**HOW TO COMPLETE THIS TASK**
Images are to be left out when the records below are printed word for word.

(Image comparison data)
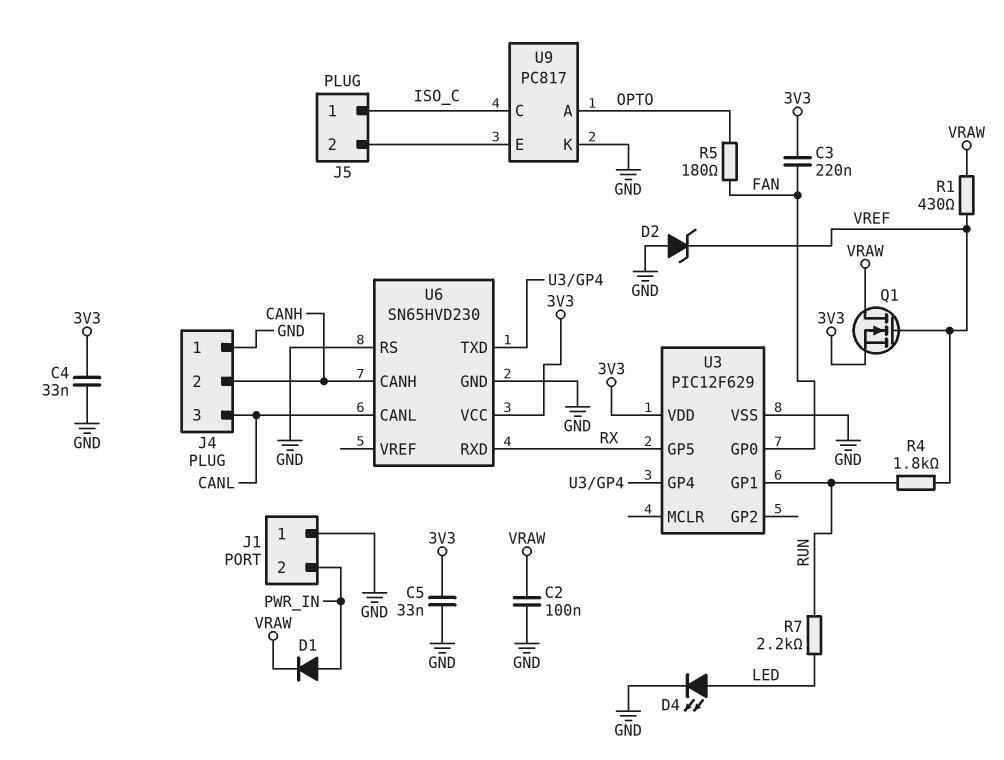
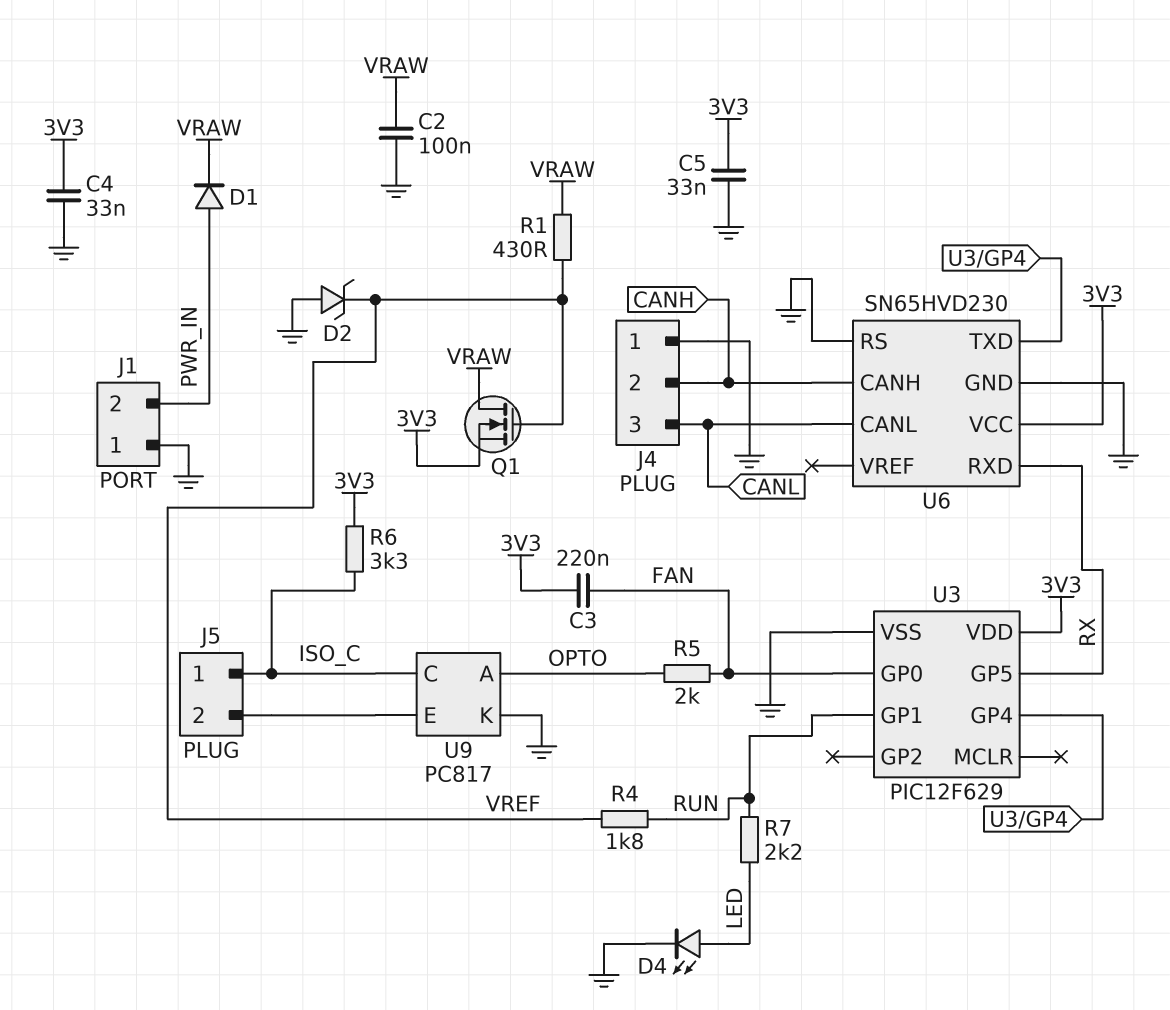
R5: 180 (FAN, OPTO) -> 2k (FAN, OPTO)
R6: none -> 3.3k (3V3, ISO_C)

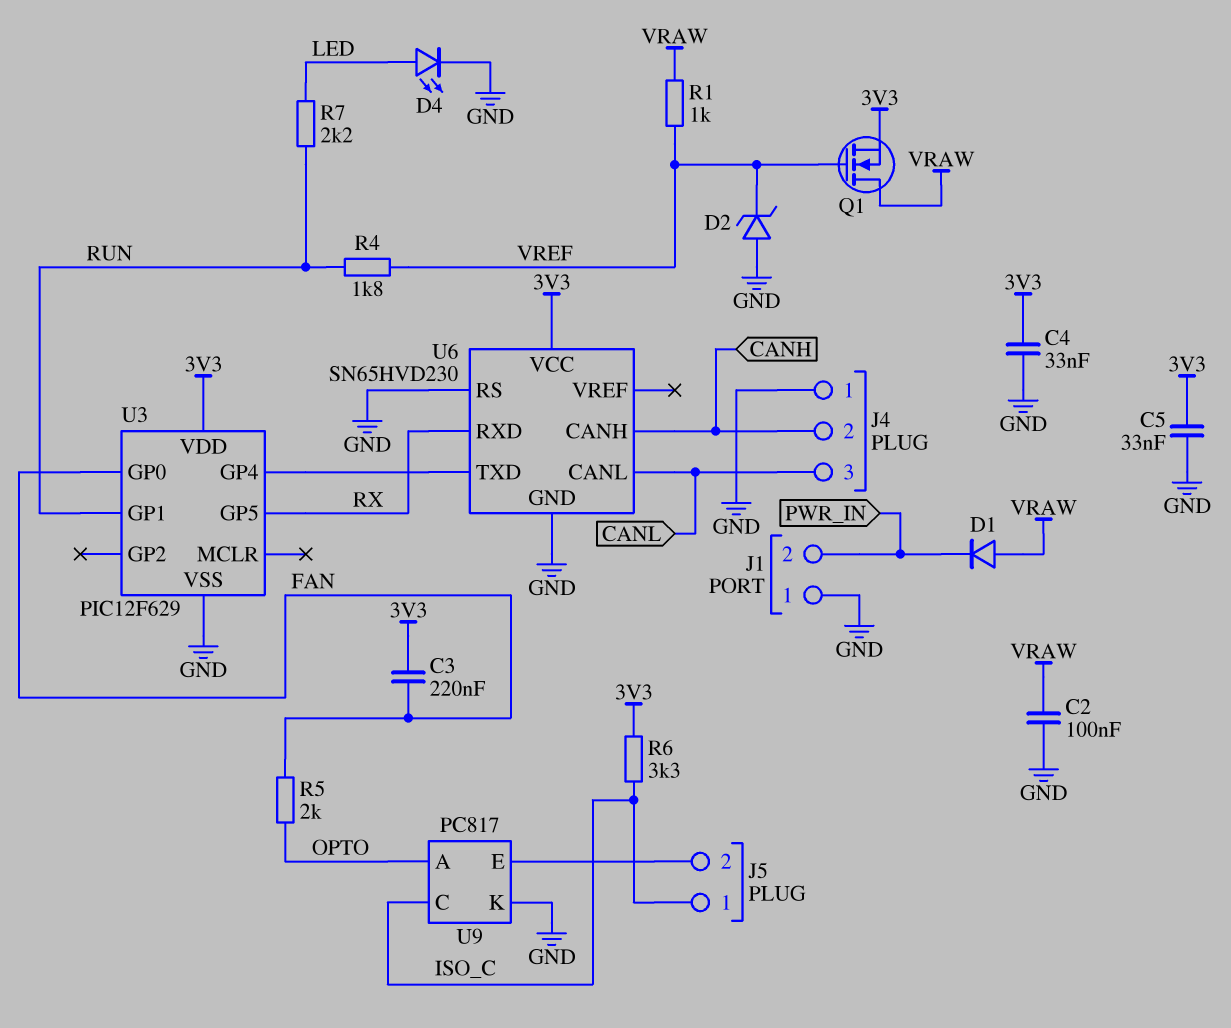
D1: diode (A PWR_IN, K VRAW) -> diode (A VRAW, K PWR_IN)
R1: 430 (VRAW, VREF) -> 1k (VRAW, VREF)

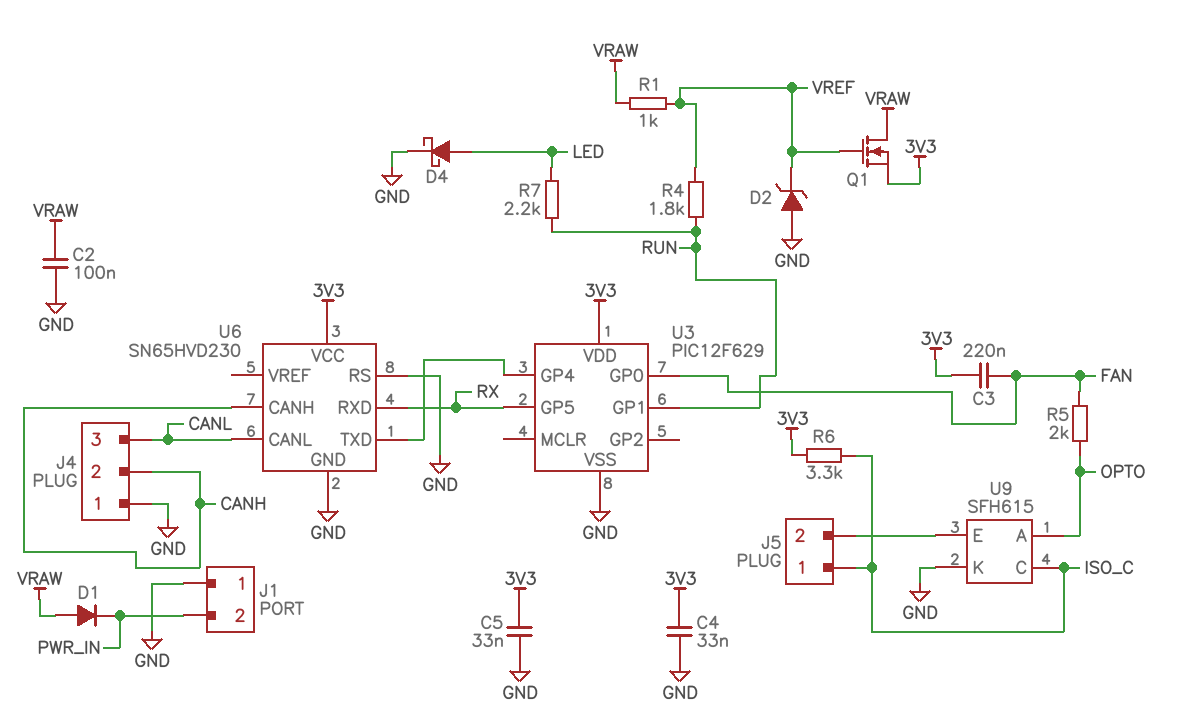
D4: LED (A LED, K GND) -> schottky (A LED, K GND)
U9: PC817 -> SFH615

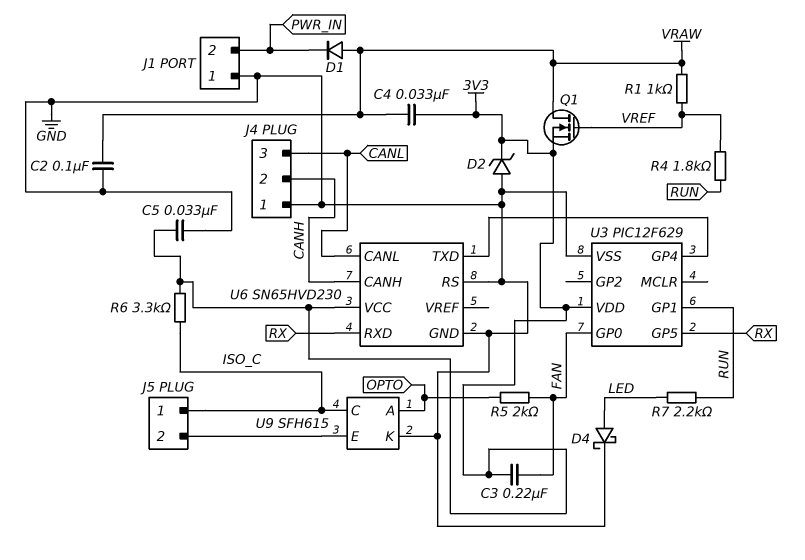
C4: 33nF (3V3, GND) -> 33nF (3V3, VRAW)
D2: zener (A GND, K VREF) -> zener (A GND, K 3V3)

**WORKED SOLUTION**
R5: 180 (FAN, OPTO) -> 2k (FAN, OPTO)
R6: none -> 3.3k (3V3, ISO_C)

D1: diode (A PWR_IN, K VRAW) -> diode (A VRAW, K PWR_IN)
R1: 430 (VRAW, VREF) -> 1k (VRAW, VREF)

D4: LED (A LED, K GND) -> schottky (A LED, K GND)
U9: PC817 -> SFH615

C4: 33nF (3V3, GND) -> 33nF (3V3, VRAW)
D2: zener (A GND, K VREF) -> zener (A GND, K 3V3)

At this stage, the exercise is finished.